*** Opening of ENTRIES SHOWN ***
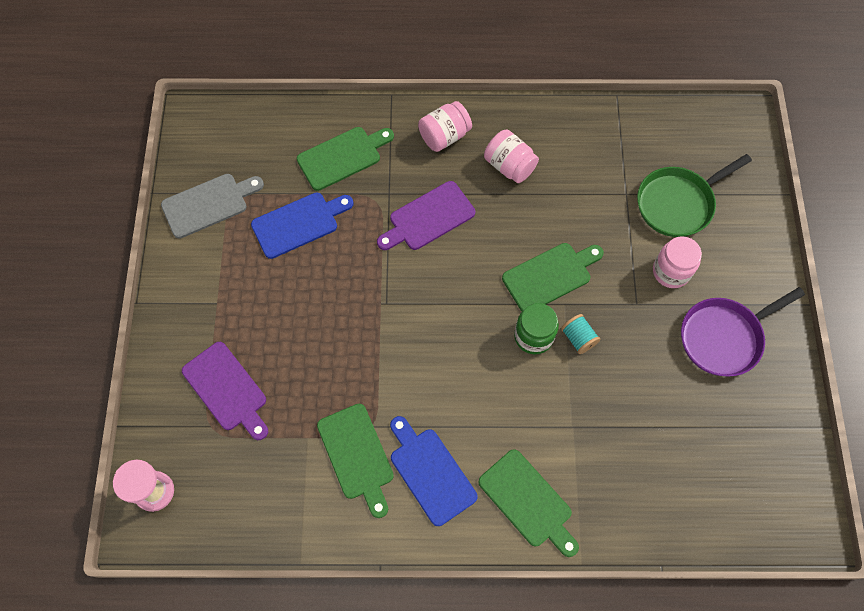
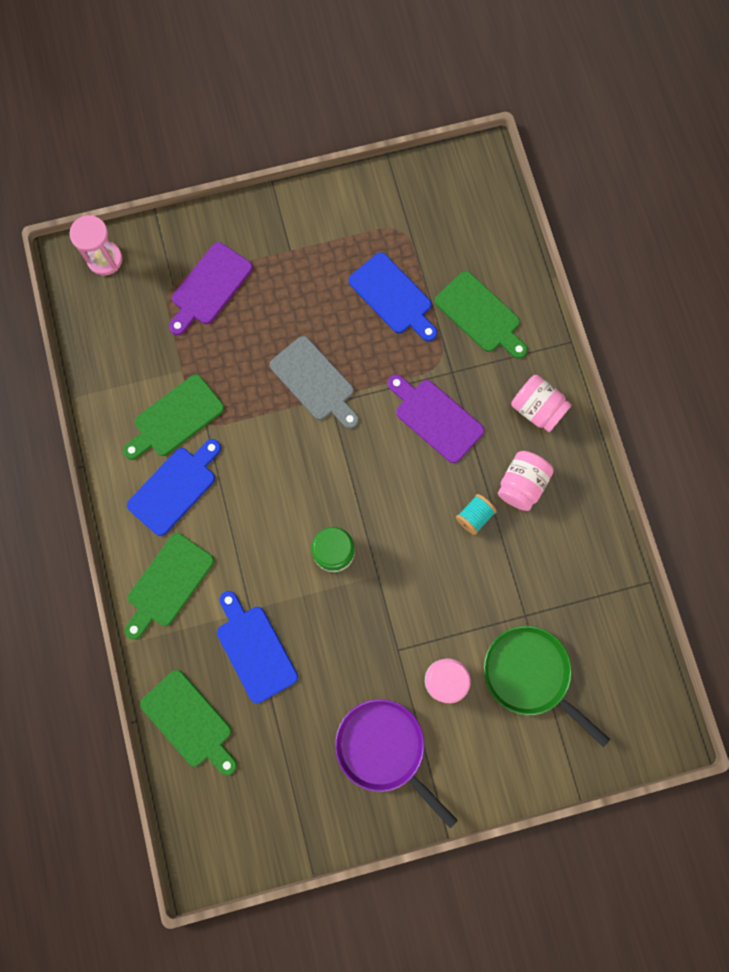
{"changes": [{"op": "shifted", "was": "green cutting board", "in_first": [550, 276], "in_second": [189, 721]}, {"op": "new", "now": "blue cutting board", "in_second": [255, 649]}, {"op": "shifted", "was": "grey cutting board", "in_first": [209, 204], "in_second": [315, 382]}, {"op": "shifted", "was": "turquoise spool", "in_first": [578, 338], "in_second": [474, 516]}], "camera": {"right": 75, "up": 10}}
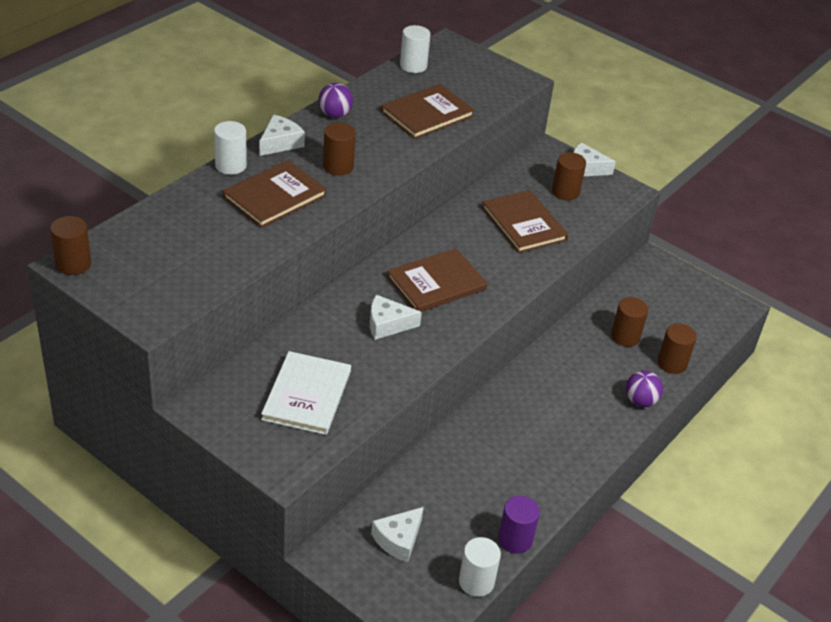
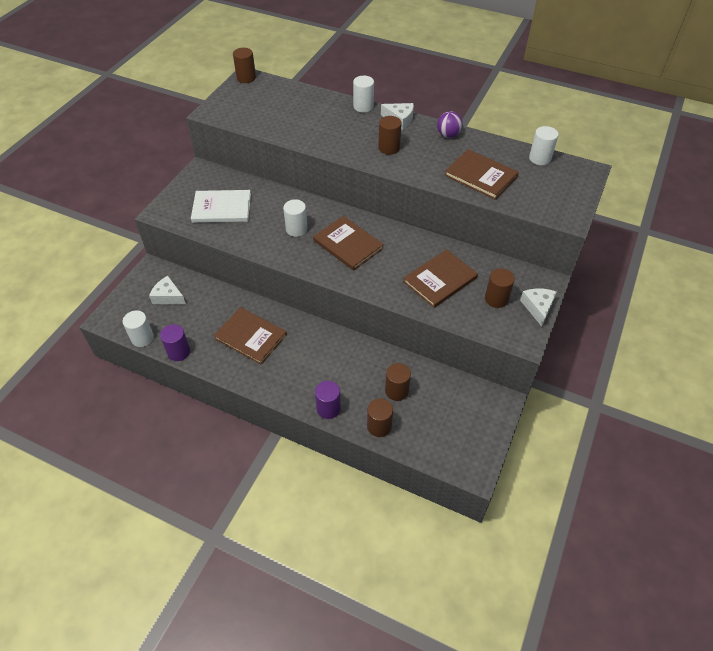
{"changes": [{"op": "shifted", "was": "brown book", "in_first": [274, 196], "in_second": [250, 336]}, {"op": "swapped", "was": "white cheese", "now": "white cylinder", "in_first": [387, 324], "in_second": [296, 229]}, {"op": "swapped", "was": "purple ball", "now": "purple cylinder", "in_first": [640, 401], "in_second": [328, 408]}], "camera": {"right": 80, "up": 10}}
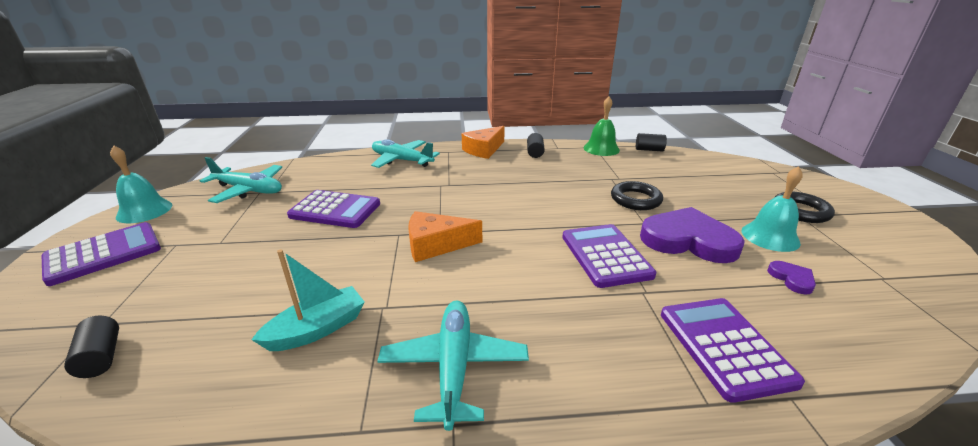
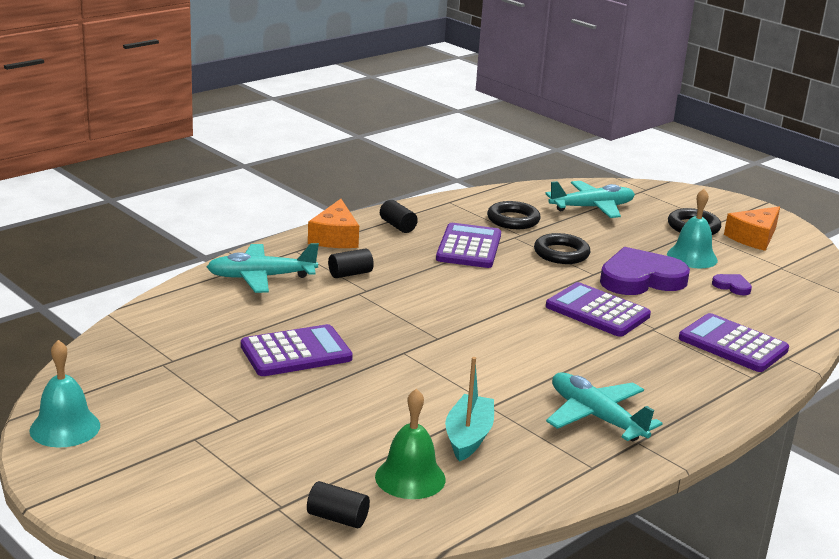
{"changes": [{"op": "shifted", "was": "black cylinder", "in_first": [649, 150], "in_second": [350, 274]}, {"op": "shifted", "was": "green bell", "in_first": [601, 149], "in_second": [410, 477]}, {"op": "shifted", "was": "purple calculator", "in_first": [104, 254], "in_second": [469, 247]}, {"op": "new", "now": "black ring", "in_second": [513, 220]}, {"op": "shifted", "was": "turquoise plane", "in_first": [249, 190], "in_second": [592, 208]}, {"op": "shifted", "was": "orange cheese", "in_first": [436, 245], "in_second": [754, 237]}], "camera": {"right": -40, "up": -5}}
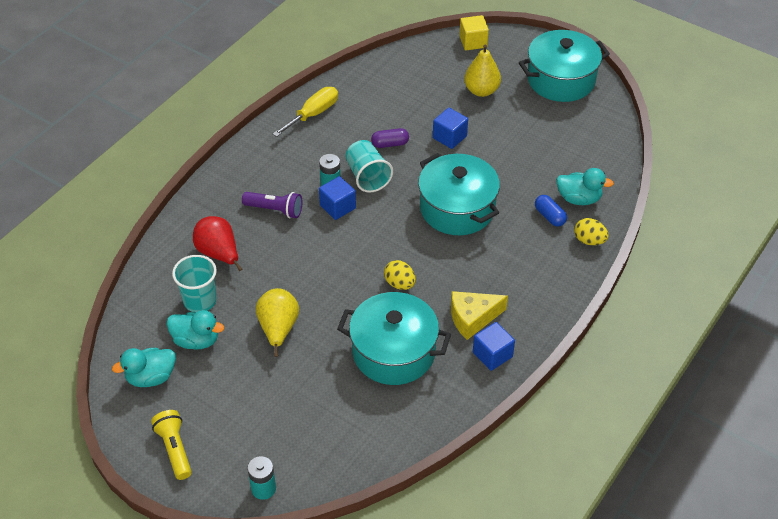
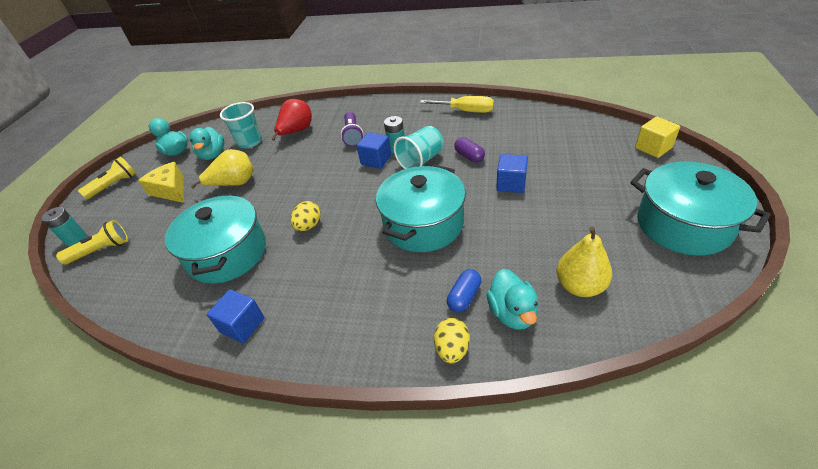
{"changes": [{"op": "new", "now": "yellow flashlight", "in_second": [101, 250]}, {"op": "shifted", "was": "yellow cheese", "in_first": [472, 318], "in_second": [171, 190]}, {"op": "shifted", "was": "yellow pear", "in_first": [481, 90], "in_second": [580, 286]}], "camera": {"right": 70, "up": -5}}
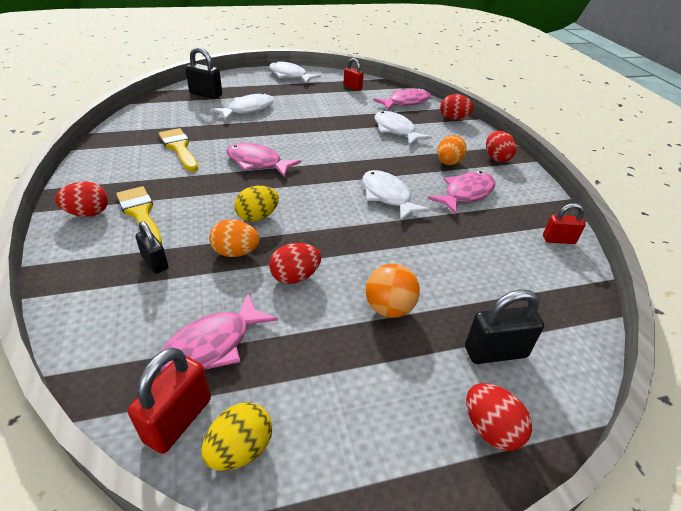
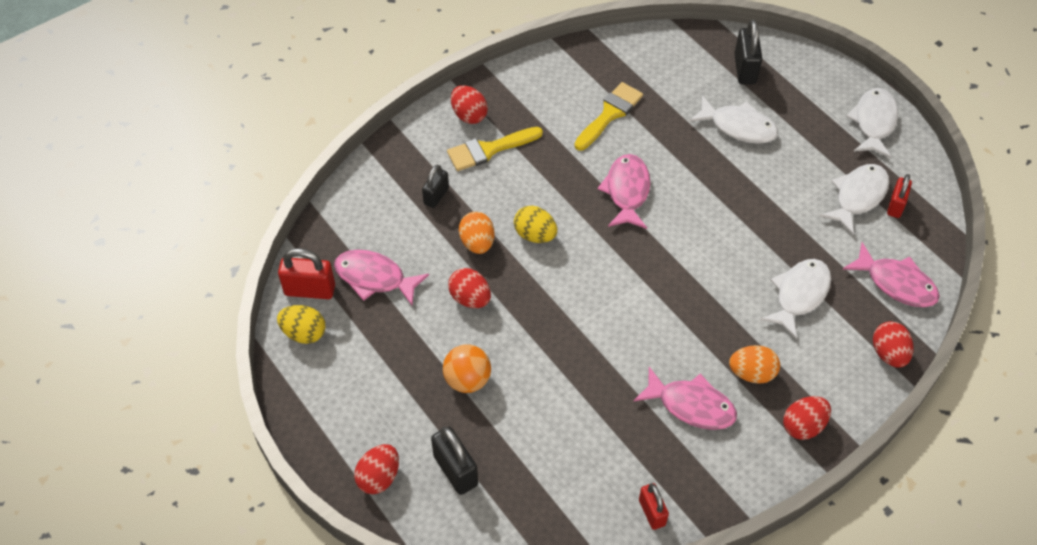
{"changes": [{"op": "rotated", "was": "yellow brush", "in_first": [140, 214], "in_second": [489, 149], "clockwise": -150}, {"op": "shifted", "was": "white fish", "in_first": [387, 196], "in_second": [858, 197]}], "camera": {"right": 70, "up": 15}}
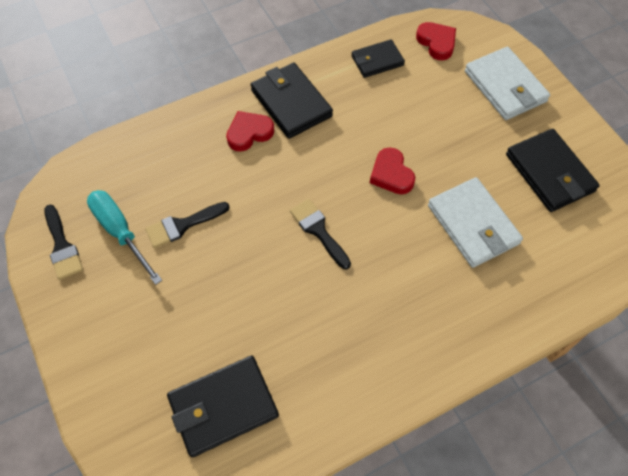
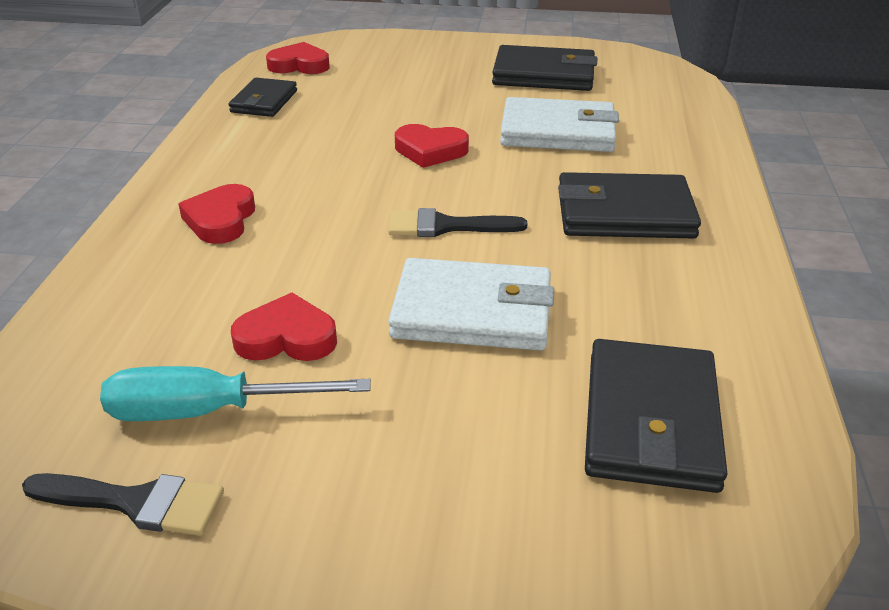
{"changes": [{"op": "swapped", "was": "black brush", "now": "red heart", "in_first": [182, 225], "in_second": [286, 337]}, {"op": "shifted", "was": "white wallet", "in_first": [505, 87], "in_second": [472, 312]}, {"op": "shifted", "was": "black wallet", "in_first": [291, 103], "in_second": [624, 213]}], "camera": {"right": -55, "up": -25}}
*** Close of ENTRIES SHOWN ***
WORK TO COMPLETE
The expected answer is the data retyped exactly, without pictures.

ANSWER TO THE EXERCISE
{"changes": [{"op": "shifted", "was": "green cutting board", "in_first": [550, 276], "in_second": [189, 721]}, {"op": "new", "now": "blue cutting board", "in_second": [255, 649]}, {"op": "shifted", "was": "grey cutting board", "in_first": [209, 204], "in_second": [315, 382]}, {"op": "shifted", "was": "turquoise spool", "in_first": [578, 338], "in_second": [474, 516]}], "camera": {"right": 75, "up": 10}}
{"changes": [{"op": "shifted", "was": "brown book", "in_first": [274, 196], "in_second": [250, 336]}, {"op": "swapped", "was": "white cheese", "now": "white cylinder", "in_first": [387, 324], "in_second": [296, 229]}, {"op": "swapped", "was": "purple ball", "now": "purple cylinder", "in_first": [640, 401], "in_second": [328, 408]}], "camera": {"right": 80, "up": 10}}
{"changes": [{"op": "shifted", "was": "black cylinder", "in_first": [649, 150], "in_second": [350, 274]}, {"op": "shifted", "was": "green bell", "in_first": [601, 149], "in_second": [410, 477]}, {"op": "shifted", "was": "purple calculator", "in_first": [104, 254], "in_second": [469, 247]}, {"op": "new", "now": "black ring", "in_second": [513, 220]}, {"op": "shifted", "was": "turquoise plane", "in_first": [249, 190], "in_second": [592, 208]}, {"op": "shifted", "was": "orange cheese", "in_first": [436, 245], "in_second": [754, 237]}], "camera": {"right": -40, "up": -5}}
{"changes": [{"op": "new", "now": "yellow flashlight", "in_second": [101, 250]}, {"op": "shifted", "was": "yellow cheese", "in_first": [472, 318], "in_second": [171, 190]}, {"op": "shifted", "was": "yellow pear", "in_first": [481, 90], "in_second": [580, 286]}], "camera": {"right": 70, "up": -5}}
{"changes": [{"op": "rotated", "was": "yellow brush", "in_first": [140, 214], "in_second": [489, 149], "clockwise": -150}, {"op": "shifted", "was": "white fish", "in_first": [387, 196], "in_second": [858, 197]}], "camera": {"right": 70, "up": 15}}
{"changes": [{"op": "swapped", "was": "black brush", "now": "red heart", "in_first": [182, 225], "in_second": [286, 337]}, {"op": "shifted", "was": "white wallet", "in_first": [505, 87], "in_second": [472, 312]}, {"op": "shifted", "was": "black wallet", "in_first": [291, 103], "in_second": [624, 213]}], "camera": {"right": -55, "up": -25}}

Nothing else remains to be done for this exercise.